AIM OF THE TASK ::
Please transcribe exactly, and only, the lines of the data below between the line holding "TOF1: VL53L0X -> VL6180X" and the line holding "TOF1 pin SDA: SCL -> A4", inclusive.

------ SOURCE DATA ------

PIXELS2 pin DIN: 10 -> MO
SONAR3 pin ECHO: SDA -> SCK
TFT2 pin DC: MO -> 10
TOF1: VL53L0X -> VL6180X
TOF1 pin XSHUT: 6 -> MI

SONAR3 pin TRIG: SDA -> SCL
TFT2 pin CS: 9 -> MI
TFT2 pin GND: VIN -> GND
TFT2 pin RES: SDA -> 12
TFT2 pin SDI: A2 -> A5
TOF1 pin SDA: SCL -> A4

------
------ SOURCE DATA ------

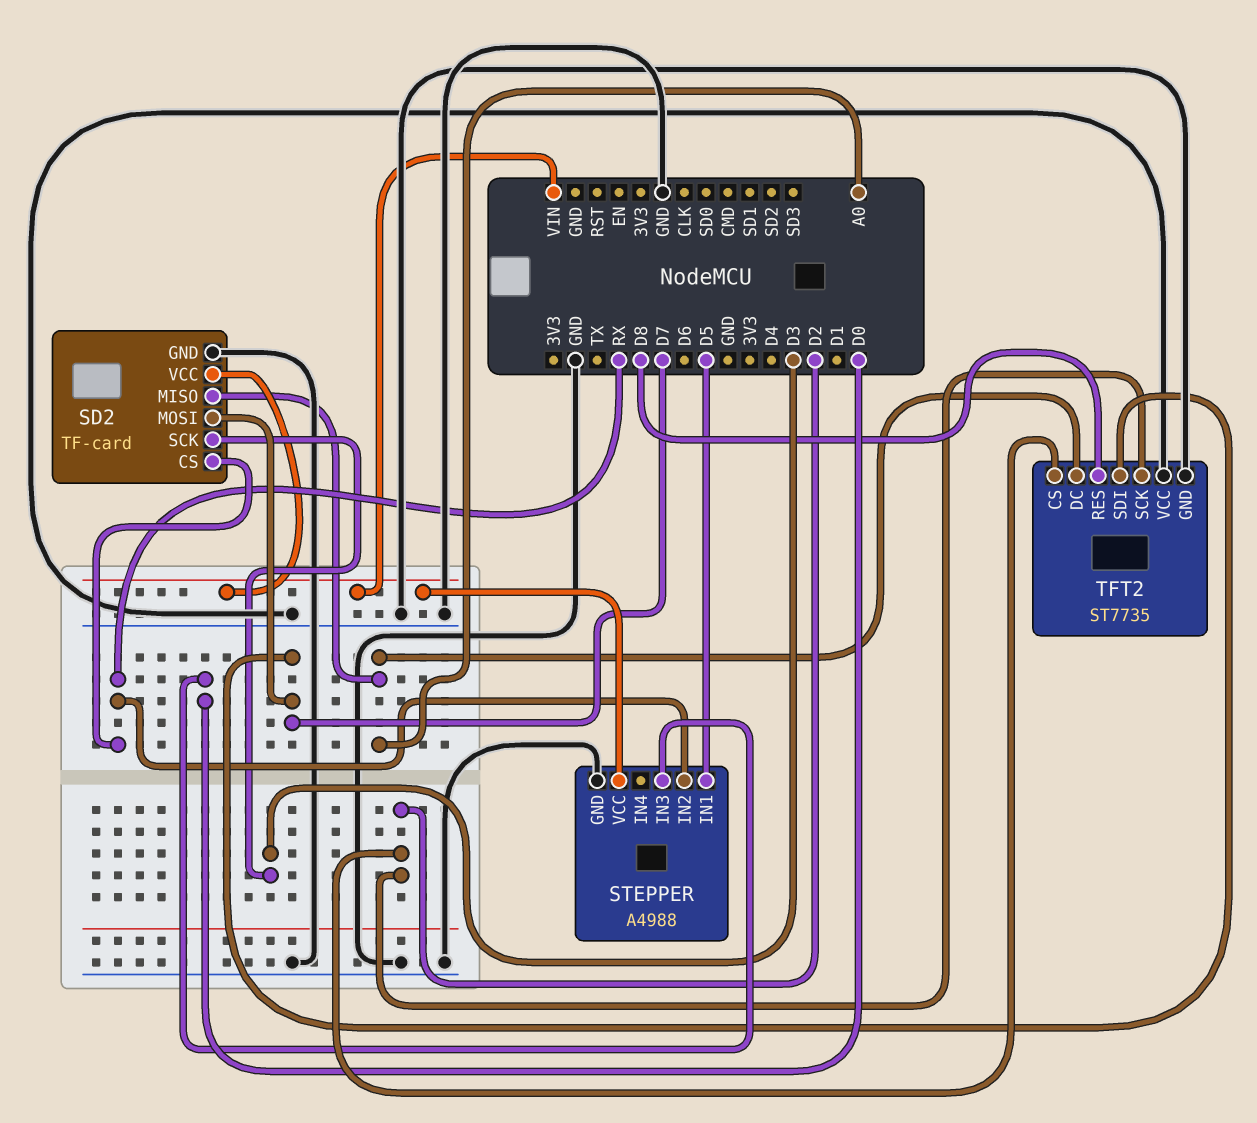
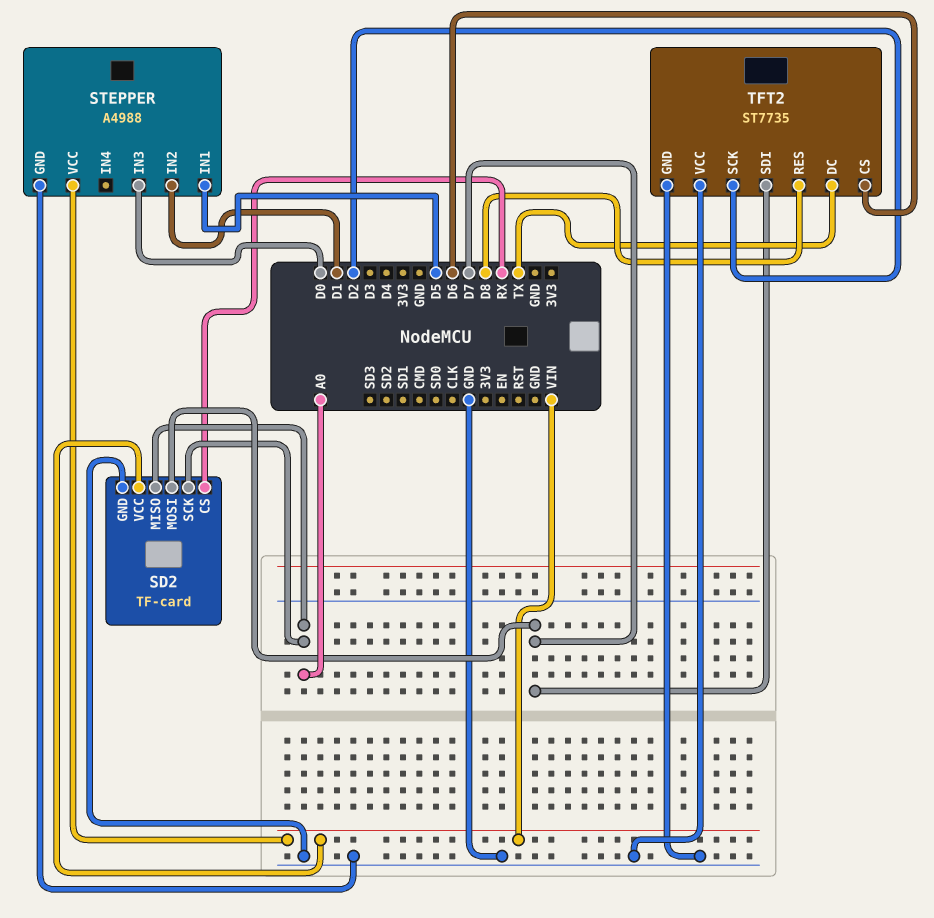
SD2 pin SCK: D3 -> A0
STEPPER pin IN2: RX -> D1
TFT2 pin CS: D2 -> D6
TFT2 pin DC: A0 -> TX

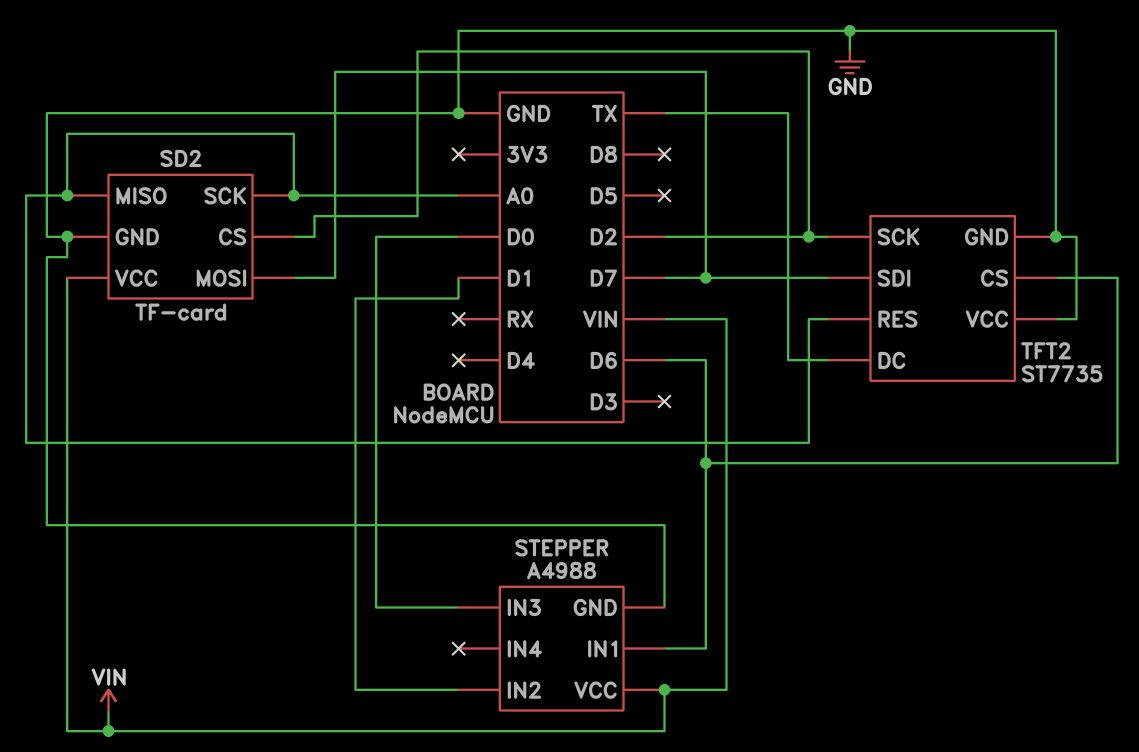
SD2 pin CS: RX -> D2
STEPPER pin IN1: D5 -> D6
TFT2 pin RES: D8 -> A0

------

OUTPUT OF THE EXERCISE ::
TOF1: VL53L0X -> VL6180X
TOF1 pin XSHUT: 6 -> MI

SONAR3 pin TRIG: SDA -> SCL
TFT2 pin CS: 9 -> MI
TFT2 pin GND: VIN -> GND
TFT2 pin RES: SDA -> 12
TFT2 pin SDI: A2 -> A5
TOF1 pin SDA: SCL -> A4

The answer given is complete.